▶ [Exercise prompt]
In the entries below, count each line where "glasses" appears. Give the total and nothing more.

Stored records:

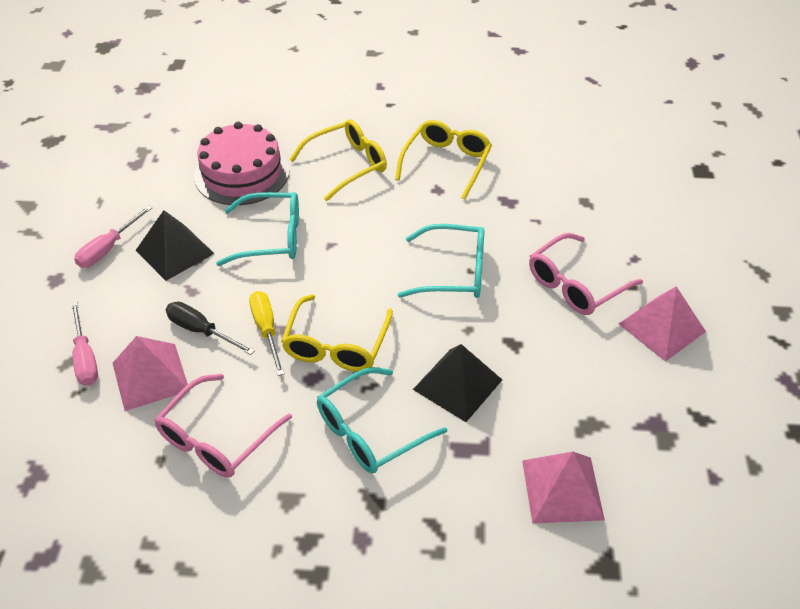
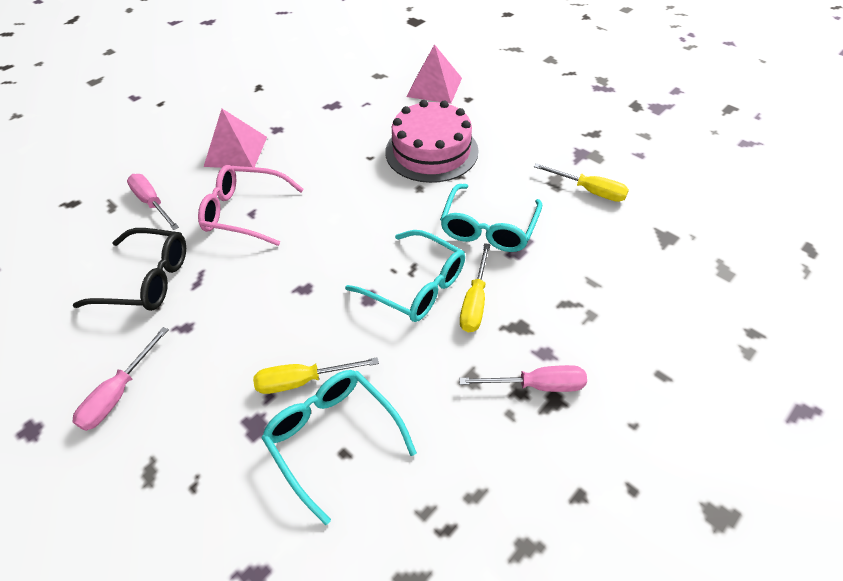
black glasses: none = 0 -> [73,228,186,311] = 1
black pyramid: [136,210,215,281] [413,344,502,422] = 2 -> none = 0
black screwdriver: [165,302,255,355] = 1 -> none = 0
pink glasses: [154,374,292,477] [529,233,643,315] = 2 -> [198,165,304,246] = 1
pink pyramid: [113,336,188,411] [522,452,605,524] [619,286,706,362] = 3 -> [204,109,267,168] [406,44,462,104] = 2
pink screwdriver: [71,301,98,386] [74,205,153,268] = 2 -> [73,327,169,431] [127,174,179,230] [459,365,587,392] = 3
yellow glasses: [281,294,393,372] [289,119,387,201] [395,120,492,200] = 3 -> none = 0
yellow screwdriver: [249,291,285,376] = 1 -> [253,357,379,394] [460,243,491,332] [534,163,629,202] = 3

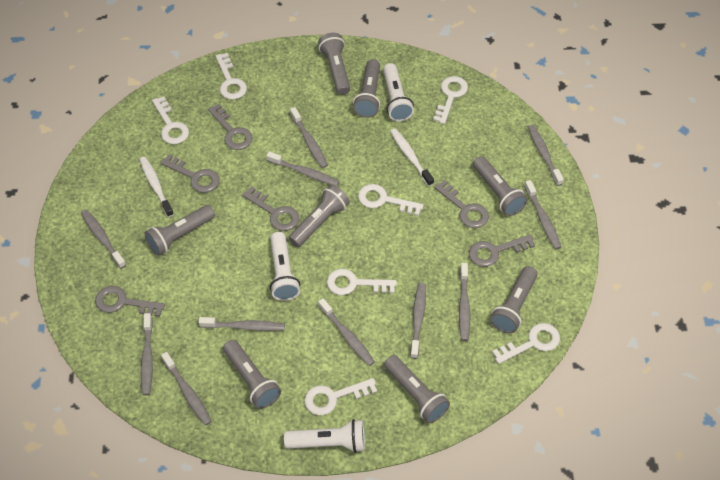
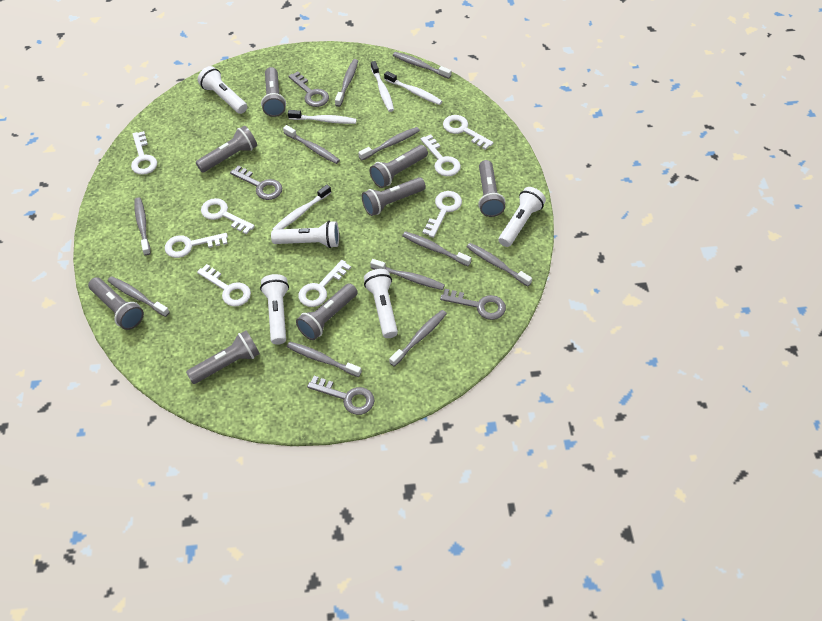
grey key: [95,286,165,317] [161,154,219,193] [208,104,252,150] [242,187,299,231] [434,180,489,228] [469,234,535,267] = 6 -> [230,165,282,200] [288,71,329,107] [307,376,374,415] [440,289,506,320] = 4
white flashlight: [270,232,300,301] [284,419,365,453] [383,63,414,121] = 3 -> [198,66,247,114] [260,274,289,345] [271,221,339,248] [364,269,398,338] [499,187,546,247] = 5
white key: [152,96,189,144] [215,53,247,100] [304,378,377,415] [327,269,397,295] [358,184,424,216] [433,76,468,124] [492,323,560,364] = 7 -> [131,131,157,175] [165,233,228,258] [197,264,251,307] [201,198,255,234] [298,260,351,307] [420,134,461,176] [423,191,462,238] [443,115,493,150] = 8
white toothbrush: [139,157,174,217] [390,129,434,186] = 2 -> [272,185,331,230] [288,110,357,124] [371,61,394,112] [384,71,442,105] = 4

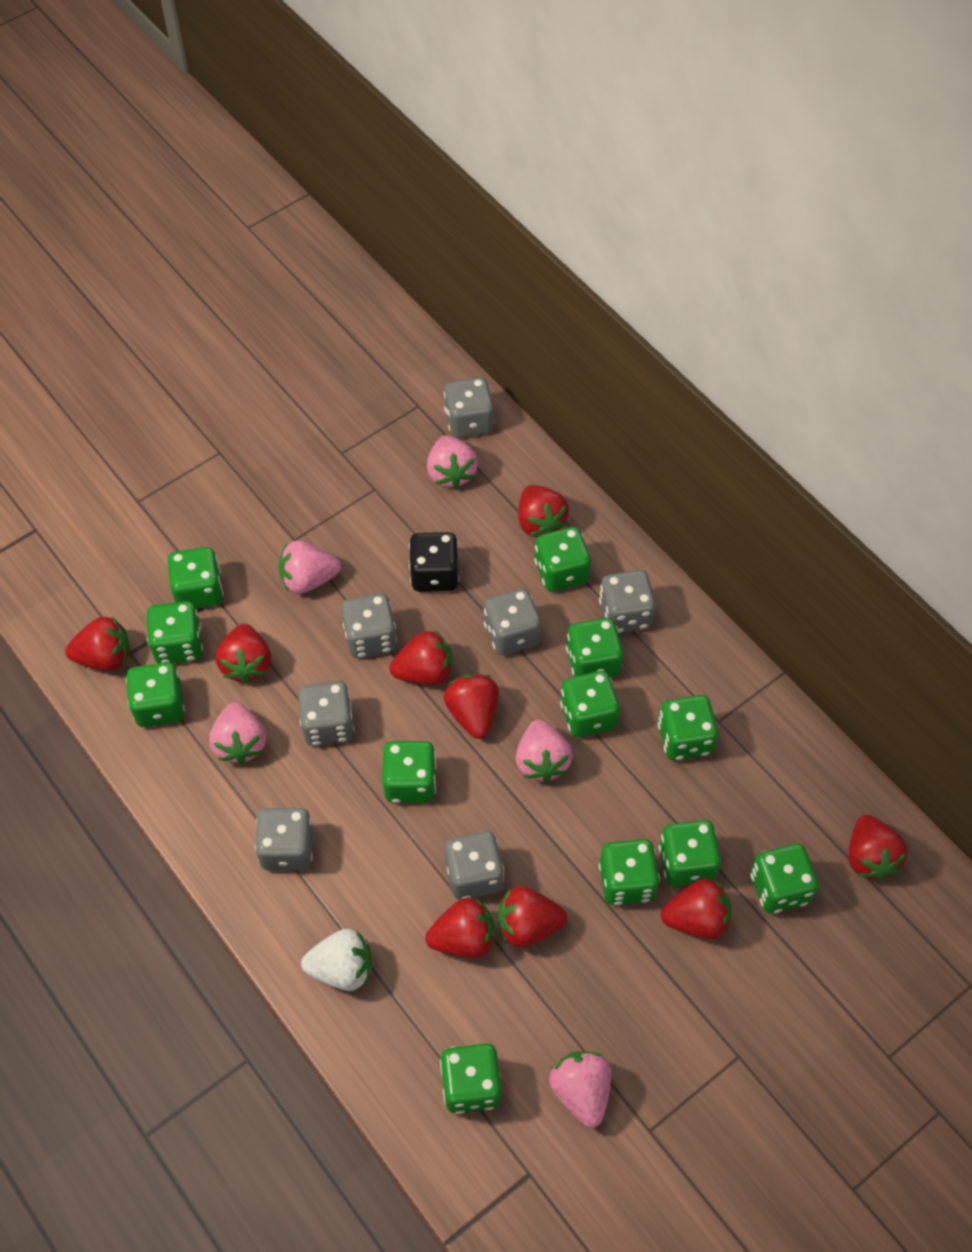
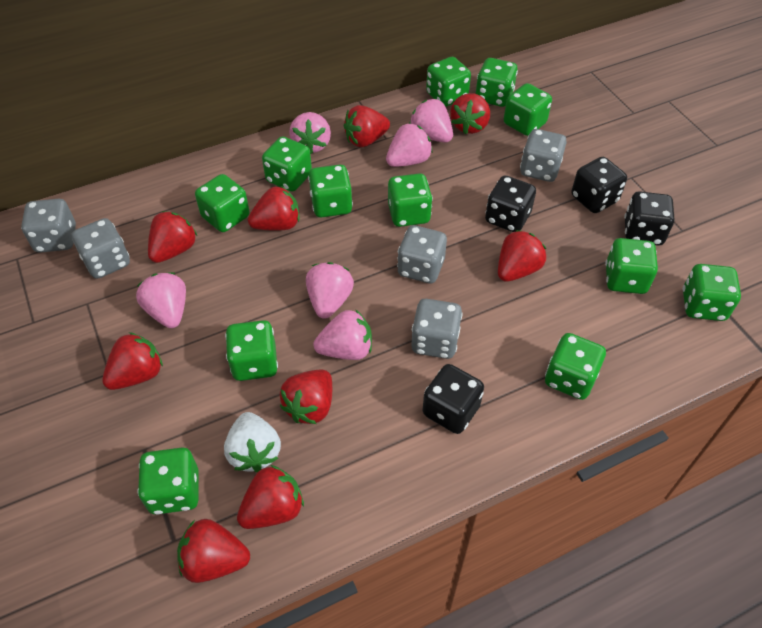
black dice: [409,532,459,592] = 1 -> [423,364,484,434] [485,176,536,232] [571,157,627,213] [624,191,674,246] = 4
grey dice: [255,807,313,871] [298,681,354,746] [341,593,397,658] [444,377,494,438] [445,831,504,900] [484,588,541,655] [599,570,656,633] = 7 -> [21,199,76,253] [71,218,130,279] [397,225,447,284] [411,299,462,359] [520,129,567,182] = 5
pink strawberry: [209,702,266,764] [279,540,341,594] [427,435,478,489] [516,720,573,783] [549,1051,611,1128] = 5 -> [136,272,186,328] [289,112,331,154] [306,262,354,319] [313,309,372,360] [386,123,433,167] [410,99,453,142] = 6

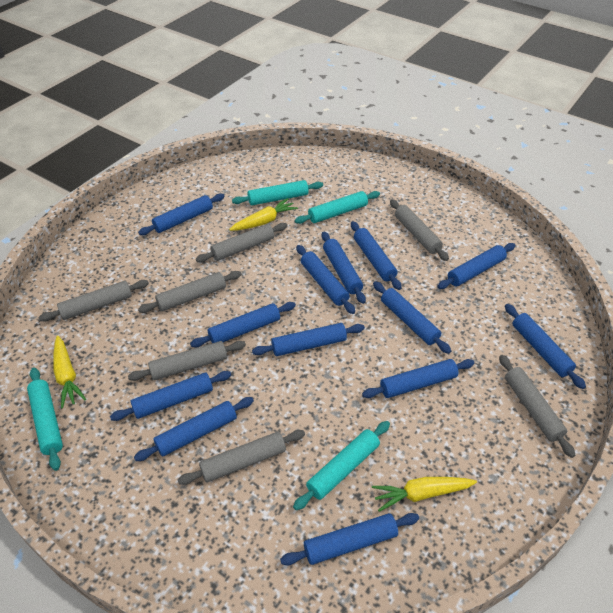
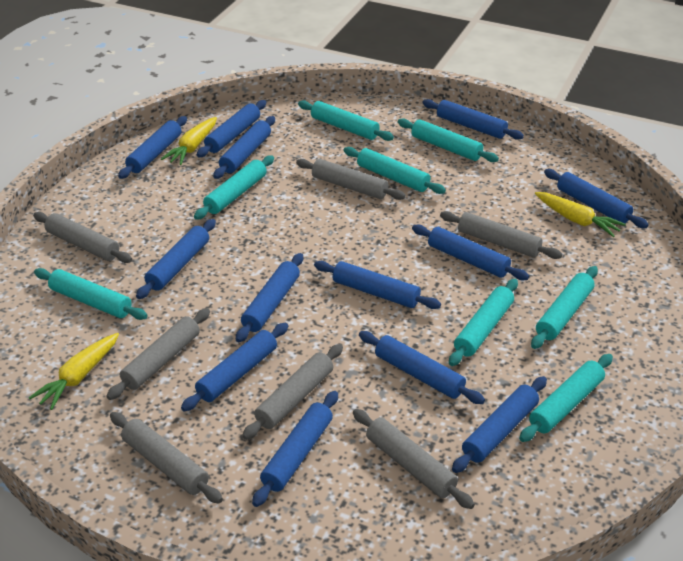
turquoise rolling pin: [27,368,63,471] [232,180,323,205] [293,421,390,510] [295,191,380,224] = 4 -> [34,268,148,320] [194,155,274,220] [298,100,394,141] [344,147,446,194] [398,118,499,162] [449,279,518,366] [519,354,613,442] [531,266,598,349] = 8

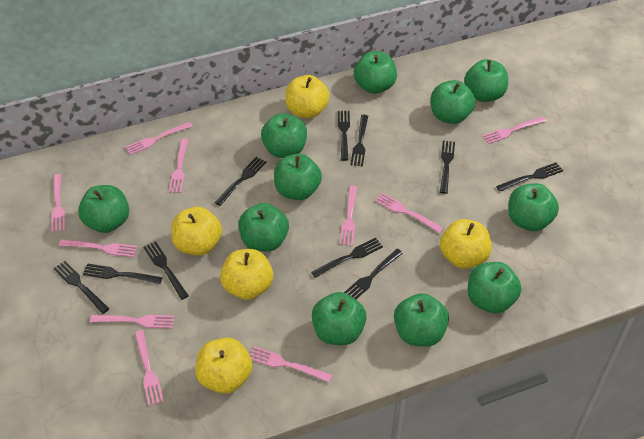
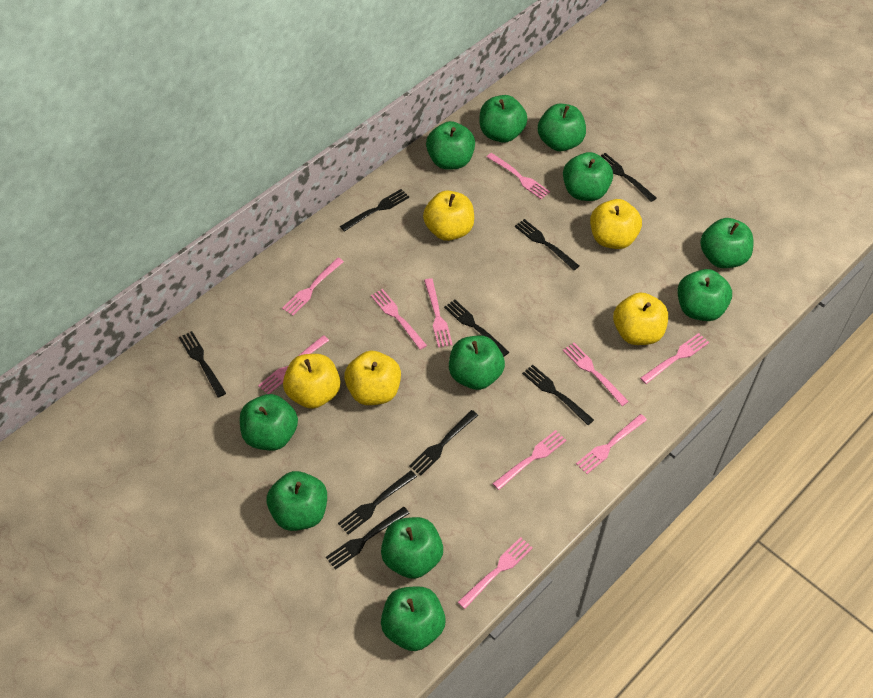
black fork: [53,261,109,314] [83,263,163,284] [143,241,189,300] [214,157,267,206] [311,238,383,278] [338,111,350,161] [344,249,403,299] [350,115,368,166] [440,141,455,194] [496,162,563,191] = 10 -> [179,331,226,397] [326,507,410,570] [338,470,417,535] [340,189,409,232] [409,410,478,476] [444,299,509,357] [515,219,579,270] [522,365,594,425] [601,153,656,202] = 9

▶ [Exercise solution]
3